Dataset items:
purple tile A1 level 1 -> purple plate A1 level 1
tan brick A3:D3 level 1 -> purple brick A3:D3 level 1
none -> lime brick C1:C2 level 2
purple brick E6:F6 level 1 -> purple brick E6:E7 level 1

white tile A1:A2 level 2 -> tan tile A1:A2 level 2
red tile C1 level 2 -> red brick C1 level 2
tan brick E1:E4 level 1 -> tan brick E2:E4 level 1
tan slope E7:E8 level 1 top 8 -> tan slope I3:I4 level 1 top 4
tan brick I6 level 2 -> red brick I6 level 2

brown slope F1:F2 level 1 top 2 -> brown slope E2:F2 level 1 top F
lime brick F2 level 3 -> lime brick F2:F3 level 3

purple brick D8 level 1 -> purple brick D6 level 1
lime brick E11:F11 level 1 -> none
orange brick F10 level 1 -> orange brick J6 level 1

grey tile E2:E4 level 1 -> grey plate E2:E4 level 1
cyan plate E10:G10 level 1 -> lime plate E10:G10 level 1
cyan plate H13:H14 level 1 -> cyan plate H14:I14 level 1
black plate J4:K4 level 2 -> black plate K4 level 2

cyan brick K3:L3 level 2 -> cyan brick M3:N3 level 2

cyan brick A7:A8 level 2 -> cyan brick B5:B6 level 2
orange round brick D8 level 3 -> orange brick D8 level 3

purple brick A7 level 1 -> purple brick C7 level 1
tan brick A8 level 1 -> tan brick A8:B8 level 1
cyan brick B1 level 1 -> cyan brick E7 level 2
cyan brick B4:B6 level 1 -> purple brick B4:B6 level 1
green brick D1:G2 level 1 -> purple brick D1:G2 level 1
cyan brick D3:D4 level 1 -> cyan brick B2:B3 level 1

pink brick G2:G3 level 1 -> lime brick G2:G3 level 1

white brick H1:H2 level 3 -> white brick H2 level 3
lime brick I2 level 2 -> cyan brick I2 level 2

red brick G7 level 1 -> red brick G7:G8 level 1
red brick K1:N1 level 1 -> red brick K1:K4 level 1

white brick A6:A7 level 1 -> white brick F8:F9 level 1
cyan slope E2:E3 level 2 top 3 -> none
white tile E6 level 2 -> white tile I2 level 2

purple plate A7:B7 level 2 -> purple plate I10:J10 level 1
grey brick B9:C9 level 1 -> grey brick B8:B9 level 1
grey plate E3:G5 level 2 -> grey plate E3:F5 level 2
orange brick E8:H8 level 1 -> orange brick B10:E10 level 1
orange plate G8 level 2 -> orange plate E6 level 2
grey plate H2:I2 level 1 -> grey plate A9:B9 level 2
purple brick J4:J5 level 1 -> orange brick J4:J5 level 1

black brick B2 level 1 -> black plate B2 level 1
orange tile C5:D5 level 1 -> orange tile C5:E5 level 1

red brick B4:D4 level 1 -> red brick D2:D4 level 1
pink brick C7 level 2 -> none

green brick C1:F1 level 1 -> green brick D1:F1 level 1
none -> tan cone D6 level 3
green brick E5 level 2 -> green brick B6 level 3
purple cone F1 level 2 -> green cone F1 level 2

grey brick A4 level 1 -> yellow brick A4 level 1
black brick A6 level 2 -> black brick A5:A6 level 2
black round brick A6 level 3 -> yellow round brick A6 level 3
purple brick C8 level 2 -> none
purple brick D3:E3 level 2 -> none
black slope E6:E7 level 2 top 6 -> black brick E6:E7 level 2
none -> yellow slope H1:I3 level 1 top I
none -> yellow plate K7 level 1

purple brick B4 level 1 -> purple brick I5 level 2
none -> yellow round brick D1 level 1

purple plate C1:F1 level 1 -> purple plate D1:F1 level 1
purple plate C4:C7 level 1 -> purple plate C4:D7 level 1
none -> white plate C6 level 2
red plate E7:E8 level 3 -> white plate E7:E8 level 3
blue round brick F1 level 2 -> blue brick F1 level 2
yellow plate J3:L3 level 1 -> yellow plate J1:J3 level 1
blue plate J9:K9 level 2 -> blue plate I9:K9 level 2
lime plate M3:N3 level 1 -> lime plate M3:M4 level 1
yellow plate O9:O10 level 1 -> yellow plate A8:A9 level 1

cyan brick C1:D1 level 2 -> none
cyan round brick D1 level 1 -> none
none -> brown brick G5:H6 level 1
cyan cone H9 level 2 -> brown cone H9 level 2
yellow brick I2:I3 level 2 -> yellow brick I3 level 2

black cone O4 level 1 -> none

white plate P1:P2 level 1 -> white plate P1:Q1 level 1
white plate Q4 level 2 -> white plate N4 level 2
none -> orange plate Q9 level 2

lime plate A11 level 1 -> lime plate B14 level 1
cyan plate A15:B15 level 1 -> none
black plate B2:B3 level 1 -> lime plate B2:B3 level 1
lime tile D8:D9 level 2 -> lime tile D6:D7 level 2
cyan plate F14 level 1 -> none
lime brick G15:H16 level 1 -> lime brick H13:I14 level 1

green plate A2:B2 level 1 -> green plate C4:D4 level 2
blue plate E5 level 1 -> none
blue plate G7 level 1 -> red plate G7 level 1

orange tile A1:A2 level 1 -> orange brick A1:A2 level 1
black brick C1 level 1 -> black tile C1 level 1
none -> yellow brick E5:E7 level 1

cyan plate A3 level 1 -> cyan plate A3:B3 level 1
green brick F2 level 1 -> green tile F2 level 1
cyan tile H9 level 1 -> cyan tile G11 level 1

* **GOAL OF THE EXERCISE**:
Each line of the entries above that contains "cone" must be copied into the answer.

* **RESPONSE TO THIS TASK**:
none -> tan cone D6 level 3
purple cone F1 level 2 -> green cone F1 level 2
cyan cone H9 level 2 -> brown cone H9 level 2
black cone O4 level 1 -> none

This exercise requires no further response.